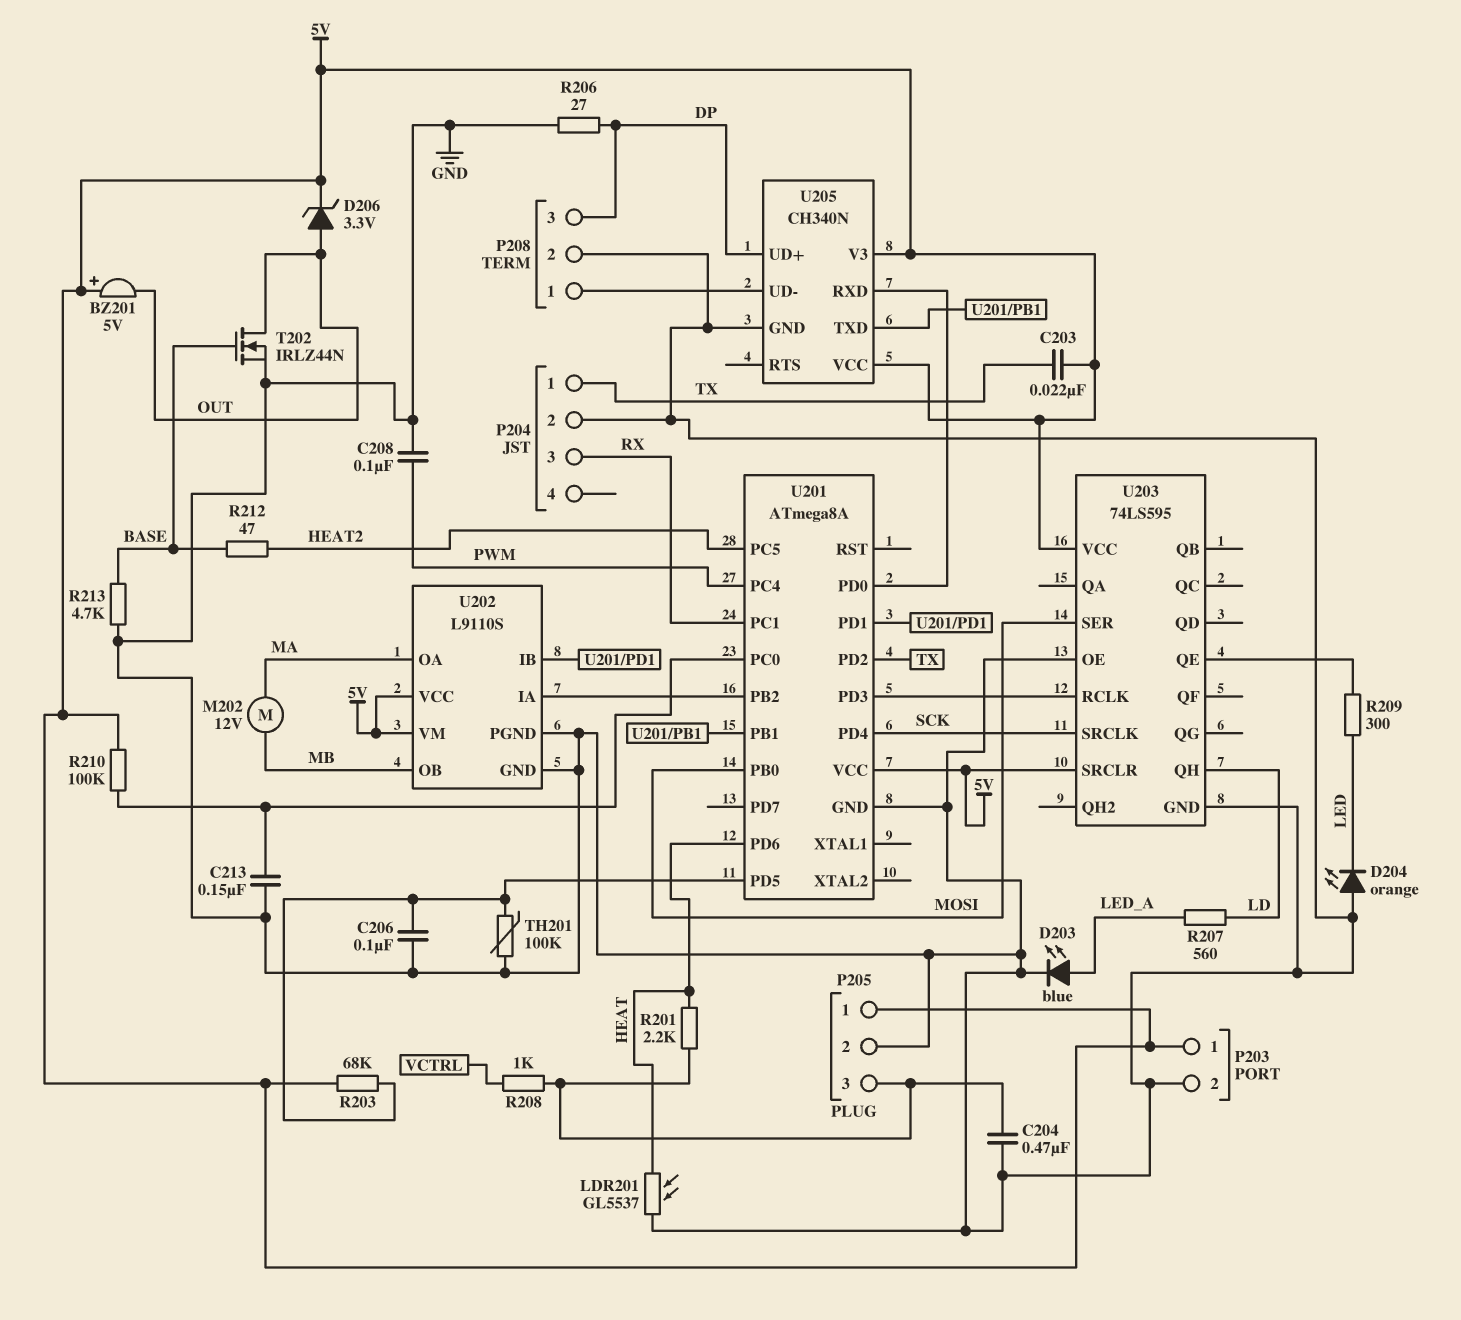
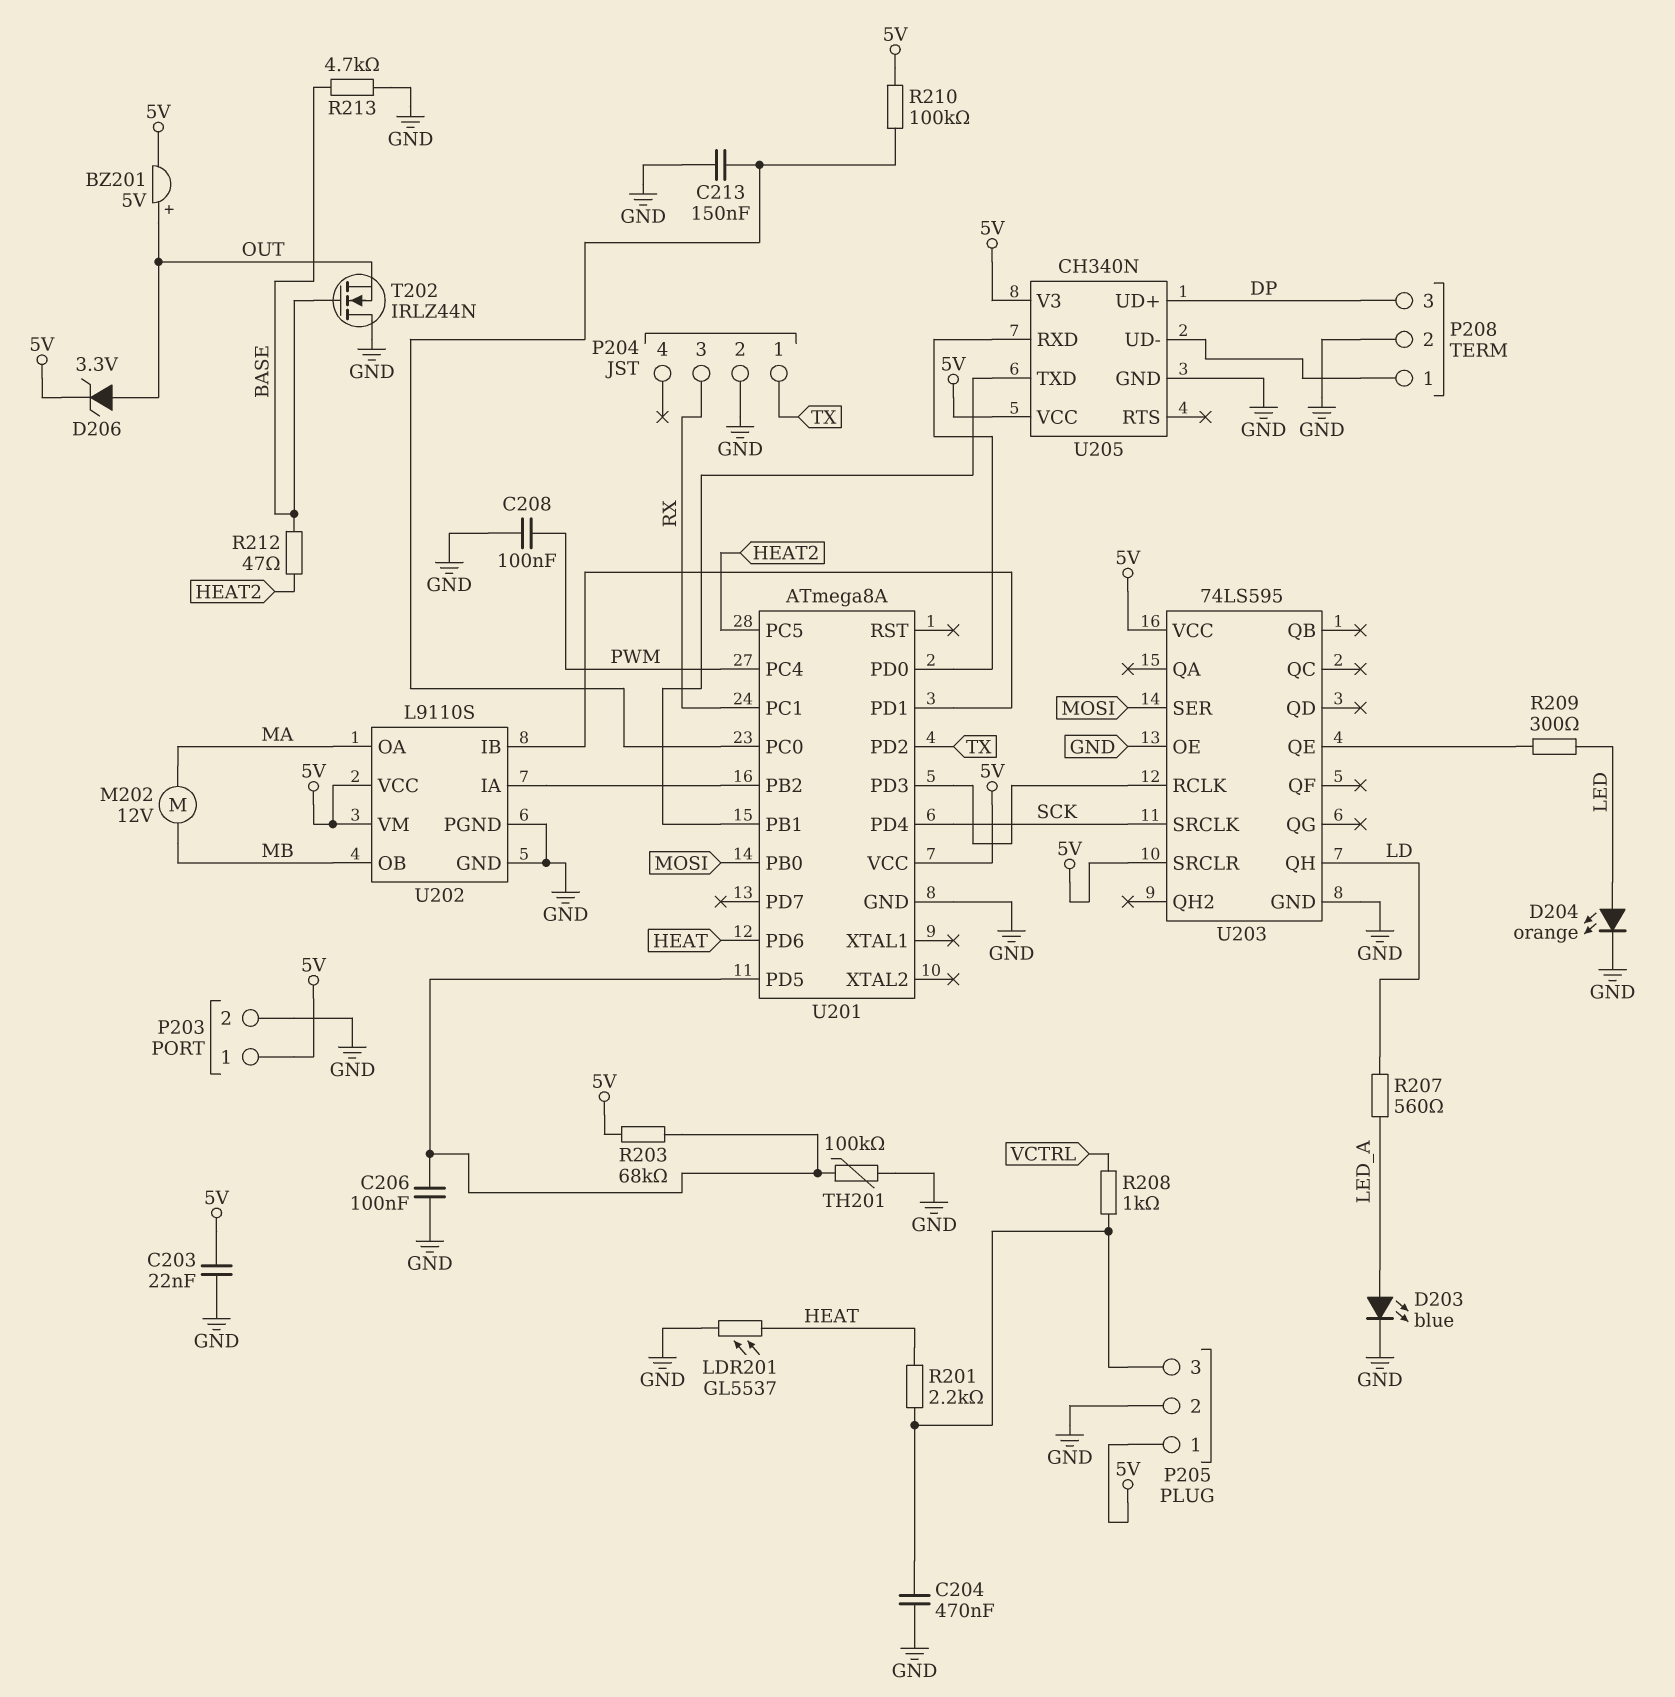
BZ201: buzzer 5V (plus 5V, minus OUT) -> buzzer 5V (plus OUT, minus 5V)
C203: 22nF (5V, TX) -> 22nF (5V, GND)
D204: LED orange (A GND, K LED) -> LED orange (A LED, K GND)
R206: 27 (DP, GND) -> none
T202: NMOS IRLZ44N (G BASE, D OUT, S GND) -> NMOS IRLZ44N (G BASE, D GND, S OUT)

__________

PROBLEM REQUIREMENTS:
Output exactly the lines above, from the one holding "R206: 27 (DP, GND) -> none" through the end of the data, including the first and last.

EXPECTED ANSWER:
R206: 27 (DP, GND) -> none
T202: NMOS IRLZ44N (G BASE, D OUT, S GND) -> NMOS IRLZ44N (G BASE, D GND, S OUT)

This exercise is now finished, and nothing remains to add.